The task:
From the entries below, copy every line holding the word "triangle".

Records shown:
=-=-=-=-=
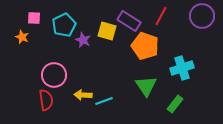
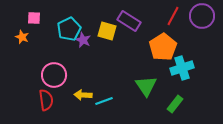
red line: moved 12 px right
cyan pentagon: moved 5 px right, 4 px down
orange pentagon: moved 18 px right, 1 px down; rotated 20 degrees clockwise
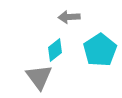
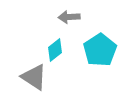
gray triangle: moved 5 px left; rotated 20 degrees counterclockwise
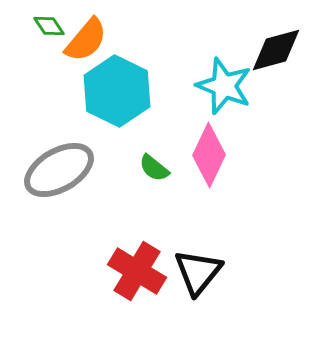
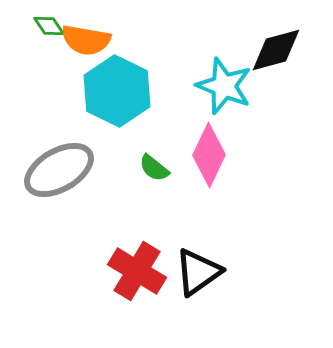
orange semicircle: rotated 60 degrees clockwise
black triangle: rotated 16 degrees clockwise
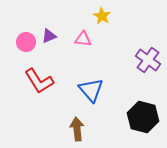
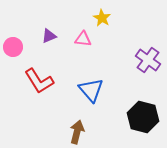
yellow star: moved 2 px down
pink circle: moved 13 px left, 5 px down
brown arrow: moved 3 px down; rotated 20 degrees clockwise
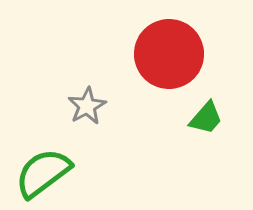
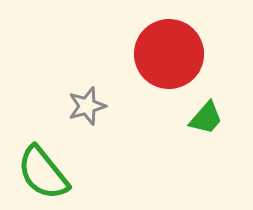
gray star: rotated 12 degrees clockwise
green semicircle: rotated 92 degrees counterclockwise
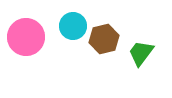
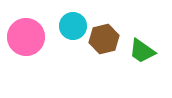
green trapezoid: moved 1 px right, 2 px up; rotated 92 degrees counterclockwise
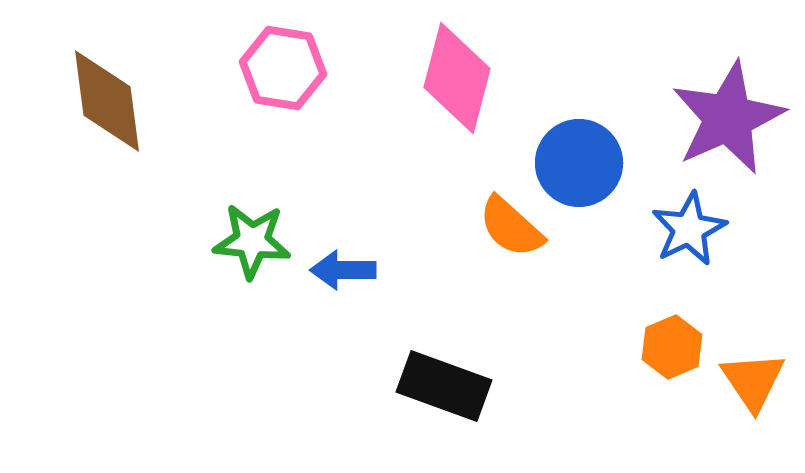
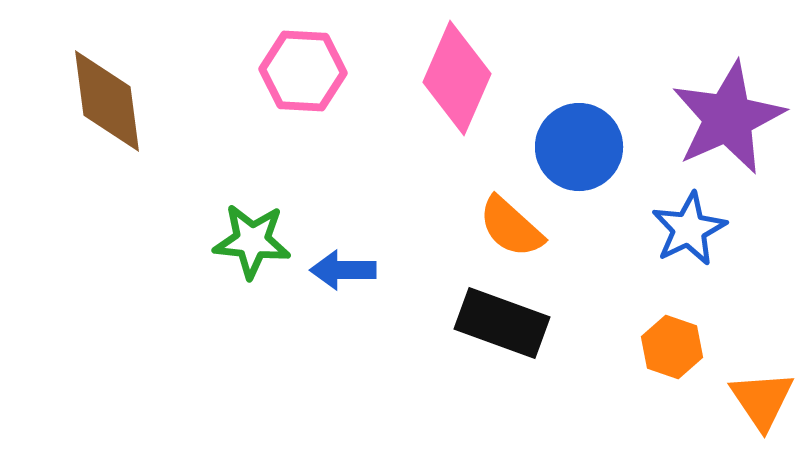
pink hexagon: moved 20 px right, 3 px down; rotated 6 degrees counterclockwise
pink diamond: rotated 9 degrees clockwise
blue circle: moved 16 px up
orange hexagon: rotated 18 degrees counterclockwise
orange triangle: moved 9 px right, 19 px down
black rectangle: moved 58 px right, 63 px up
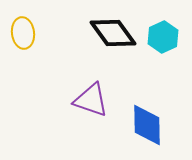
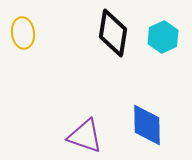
black diamond: rotated 45 degrees clockwise
purple triangle: moved 6 px left, 36 px down
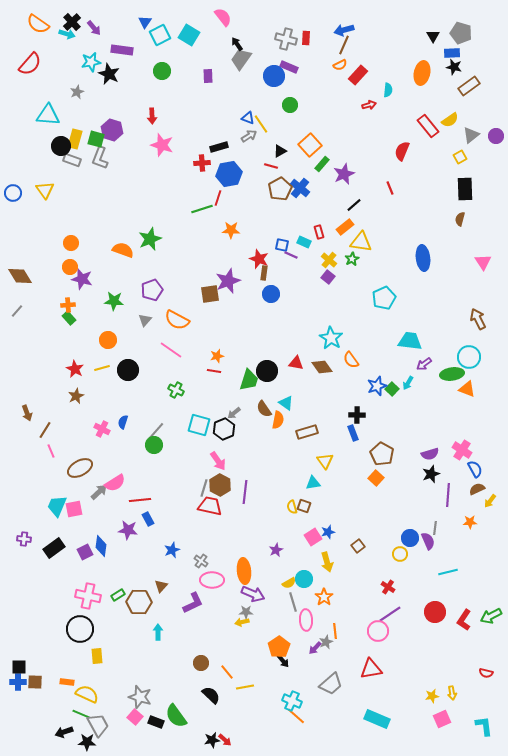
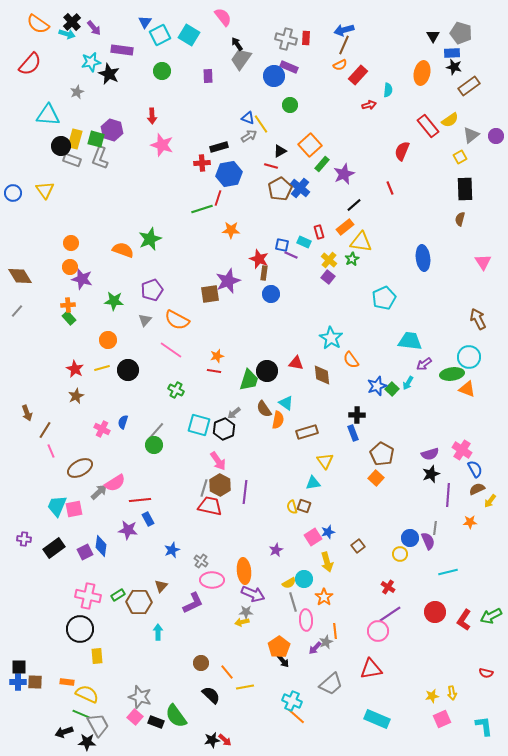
brown diamond at (322, 367): moved 8 px down; rotated 30 degrees clockwise
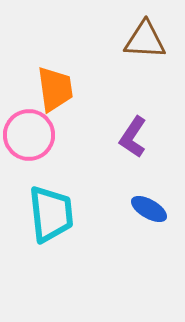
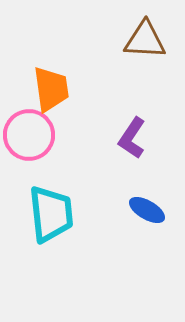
orange trapezoid: moved 4 px left
purple L-shape: moved 1 px left, 1 px down
blue ellipse: moved 2 px left, 1 px down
=-=-=-=-=
Worked solution:
gray triangle: moved 5 px left; rotated 20 degrees counterclockwise
black triangle: rotated 16 degrees clockwise
orange triangle: moved 9 px right, 19 px down
purple triangle: moved 6 px left, 36 px down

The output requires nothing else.